## [INSTRUCTIONS TO FOLLOW]
Repeat the stretch of entries below from the line with "Branka Mail: [414,199,645,411]" through the line with "Optma: [659,864,696,901] ->". Include both ends and add nothing.

## [RECORDS FOR PROCESSING]
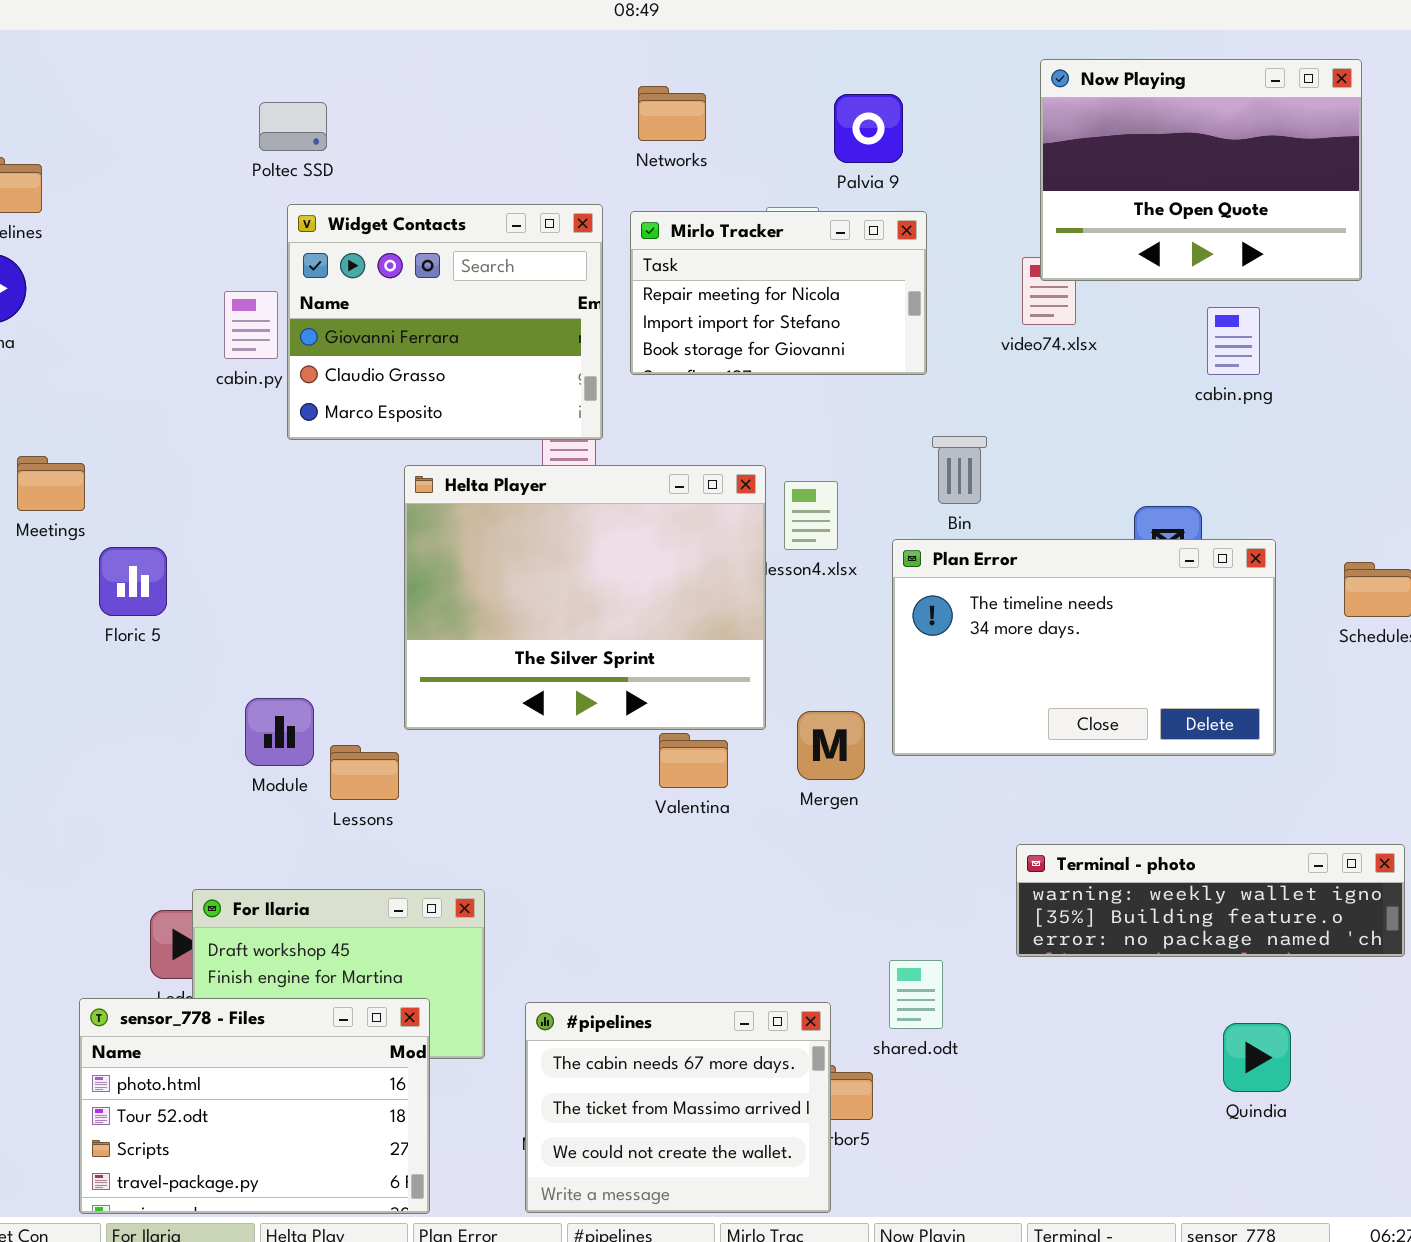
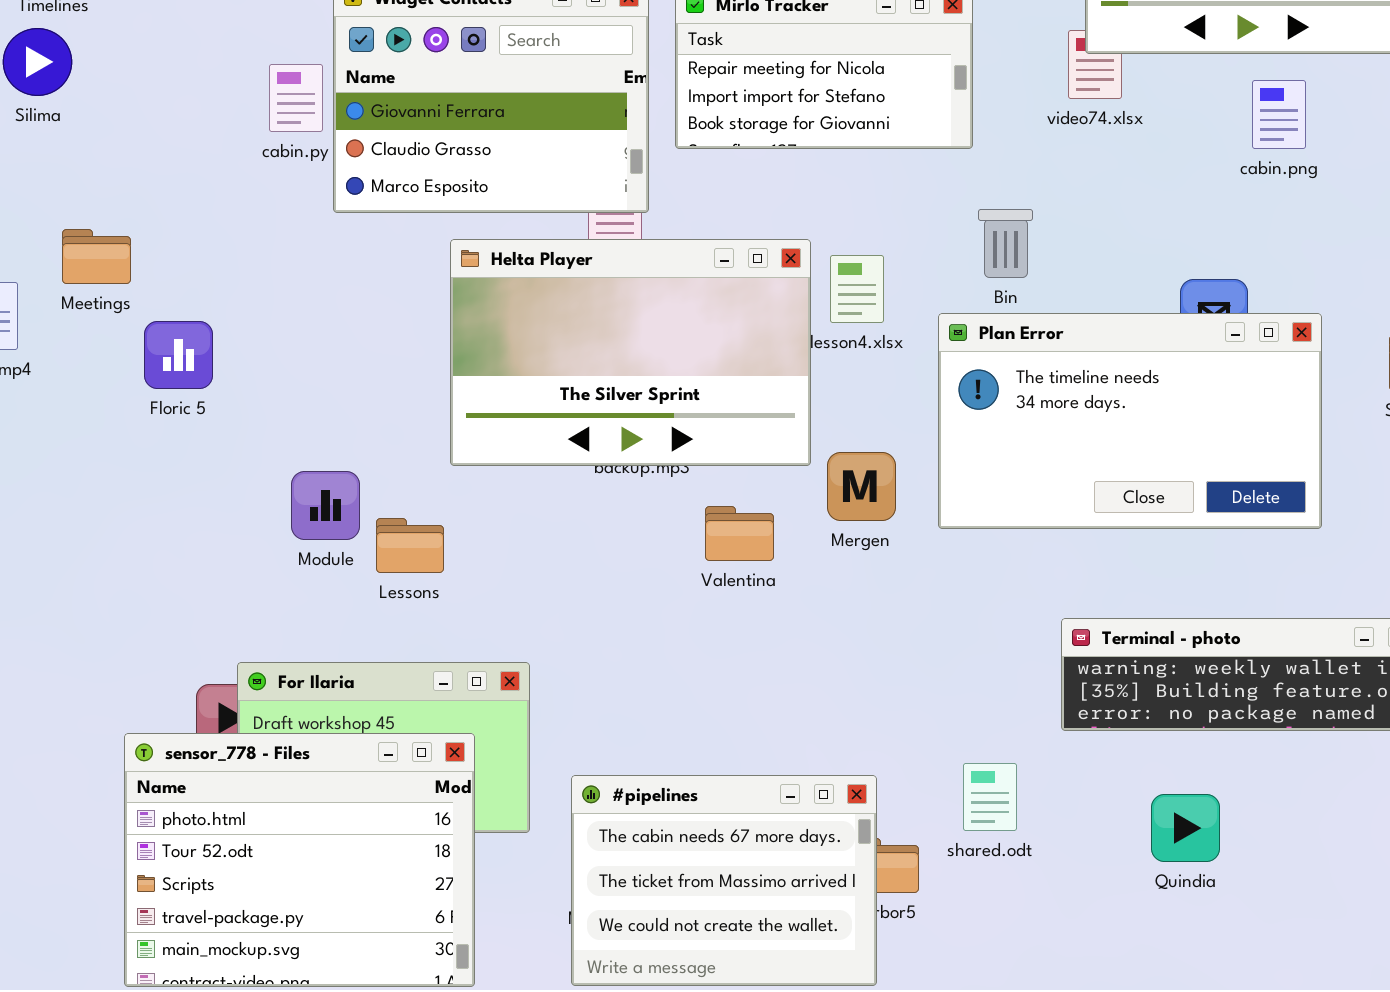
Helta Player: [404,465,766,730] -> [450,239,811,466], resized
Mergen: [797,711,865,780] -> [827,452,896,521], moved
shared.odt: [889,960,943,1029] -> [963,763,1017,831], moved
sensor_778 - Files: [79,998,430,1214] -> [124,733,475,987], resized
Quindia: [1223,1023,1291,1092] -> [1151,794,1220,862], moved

---

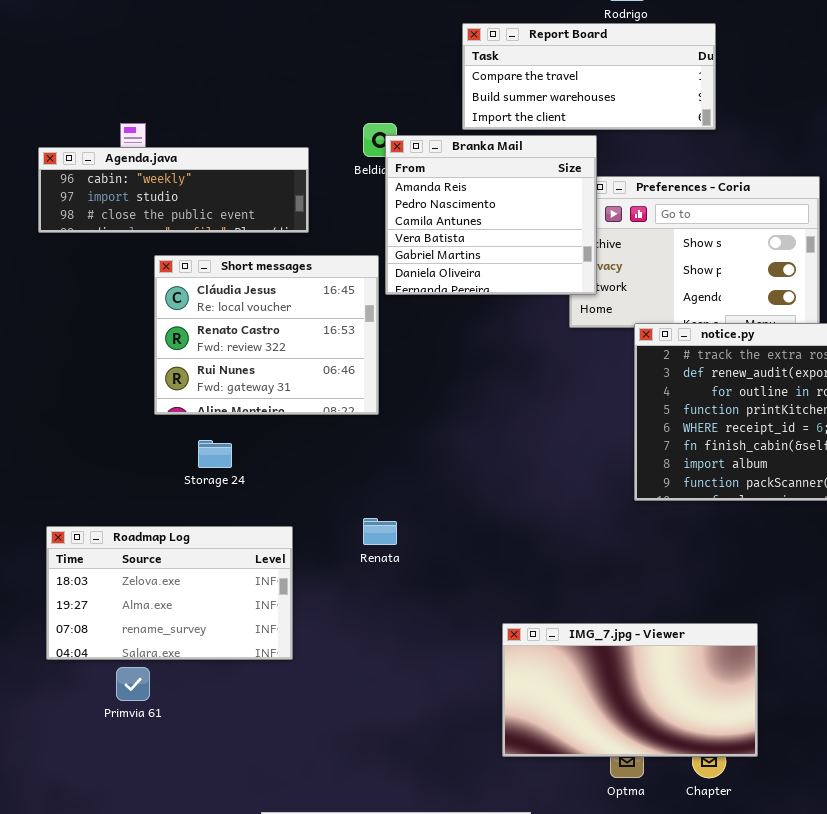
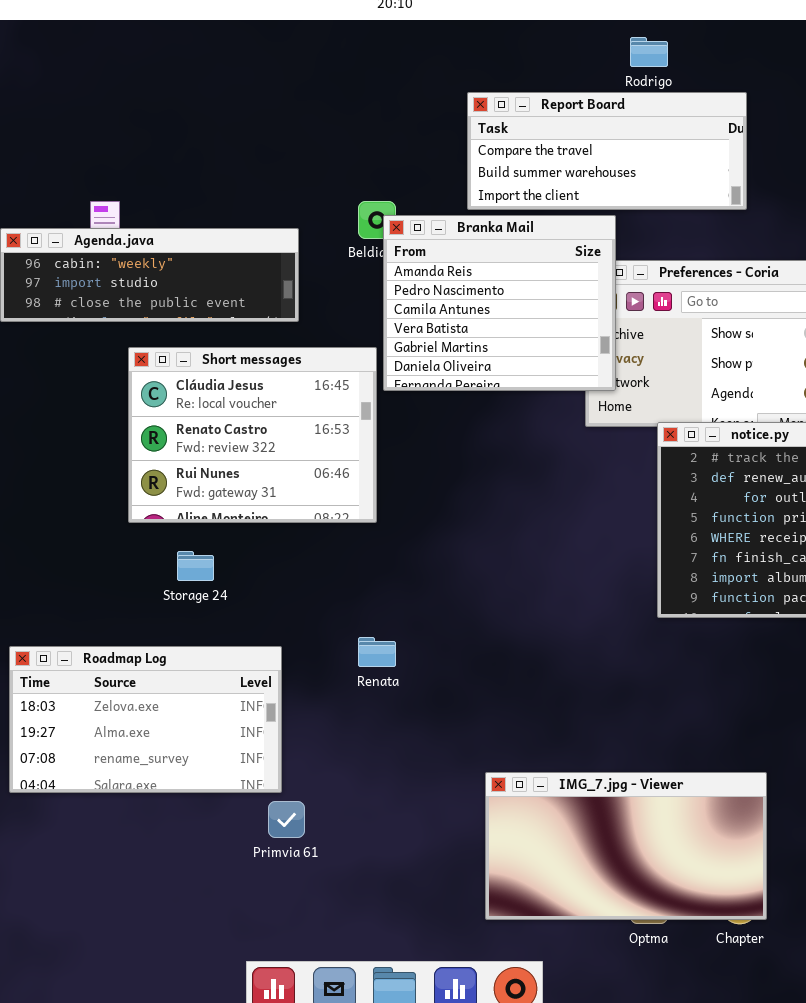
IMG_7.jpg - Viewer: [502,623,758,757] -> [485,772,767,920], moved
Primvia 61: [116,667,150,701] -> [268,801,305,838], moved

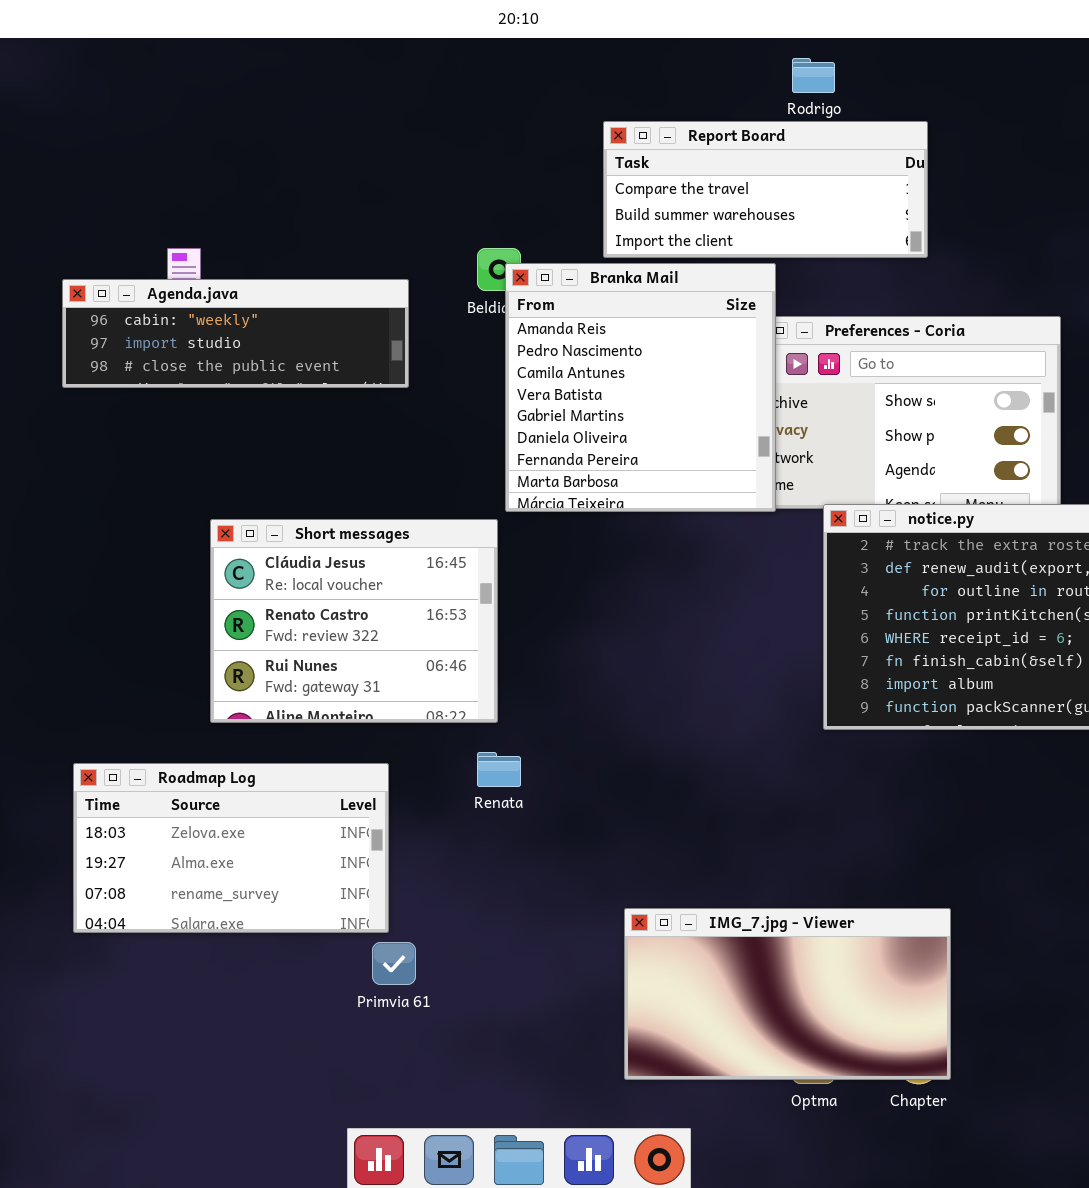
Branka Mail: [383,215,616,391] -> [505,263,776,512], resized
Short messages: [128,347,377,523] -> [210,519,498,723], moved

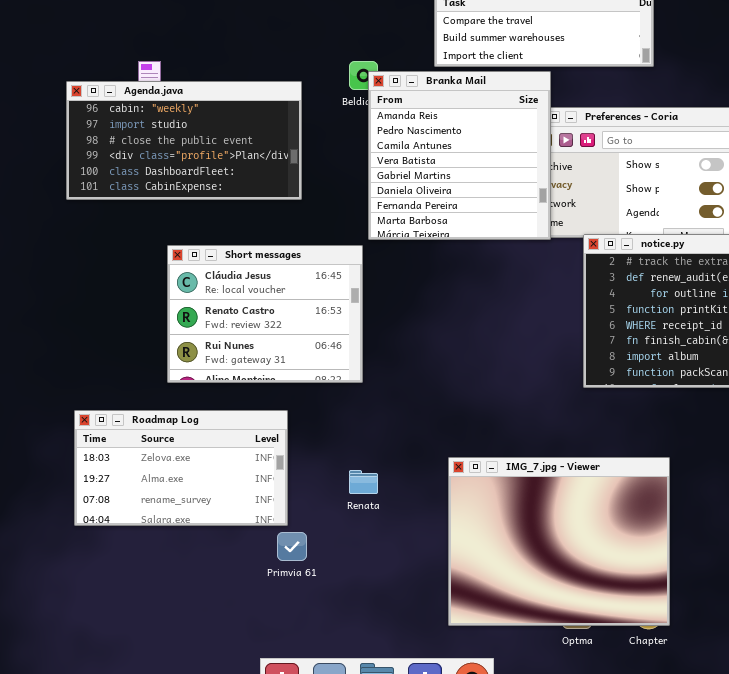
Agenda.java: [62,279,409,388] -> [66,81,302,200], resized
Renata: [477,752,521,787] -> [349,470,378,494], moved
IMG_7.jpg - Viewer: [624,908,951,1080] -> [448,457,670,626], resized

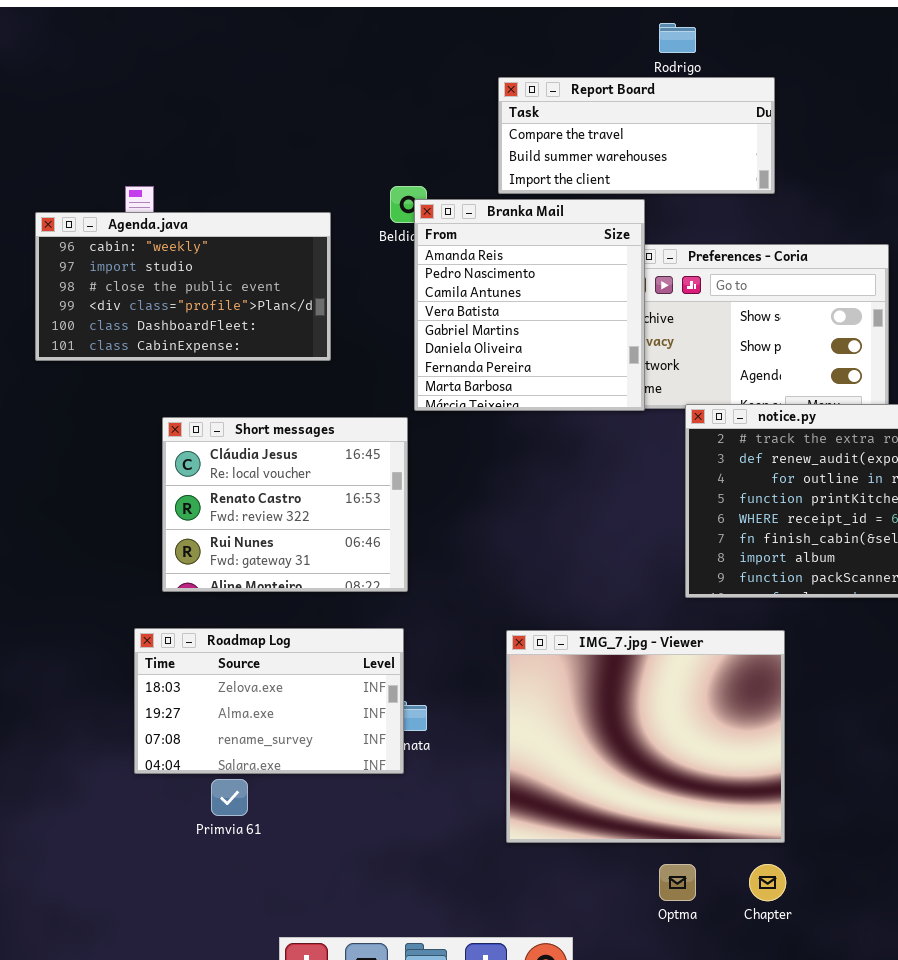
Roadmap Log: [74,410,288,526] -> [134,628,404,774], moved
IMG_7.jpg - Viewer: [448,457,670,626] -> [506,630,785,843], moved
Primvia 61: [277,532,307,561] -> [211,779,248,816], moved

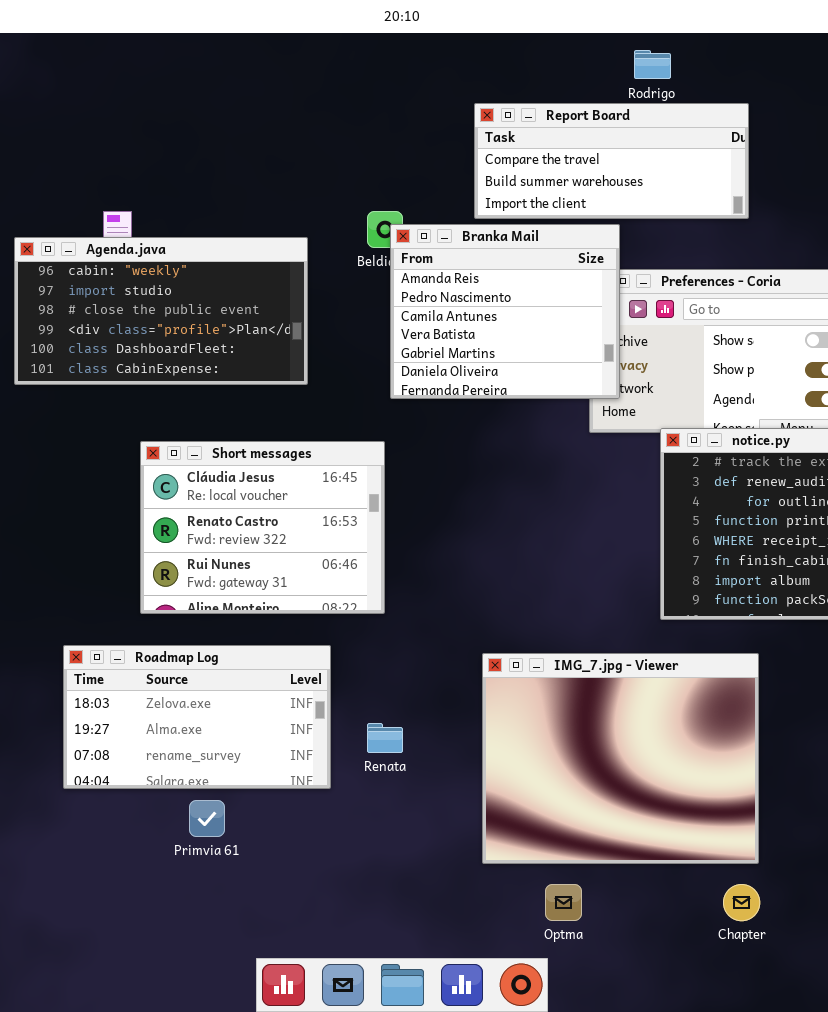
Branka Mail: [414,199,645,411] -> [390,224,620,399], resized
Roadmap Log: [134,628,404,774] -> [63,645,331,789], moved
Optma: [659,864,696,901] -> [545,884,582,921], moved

## [ANSWER FOR THIS EXERCISE]
Branka Mail: [414,199,645,411] -> [390,224,620,399], resized
Roadmap Log: [134,628,404,774] -> [63,645,331,789], moved
Optma: [659,864,696,901] -> [545,884,582,921], moved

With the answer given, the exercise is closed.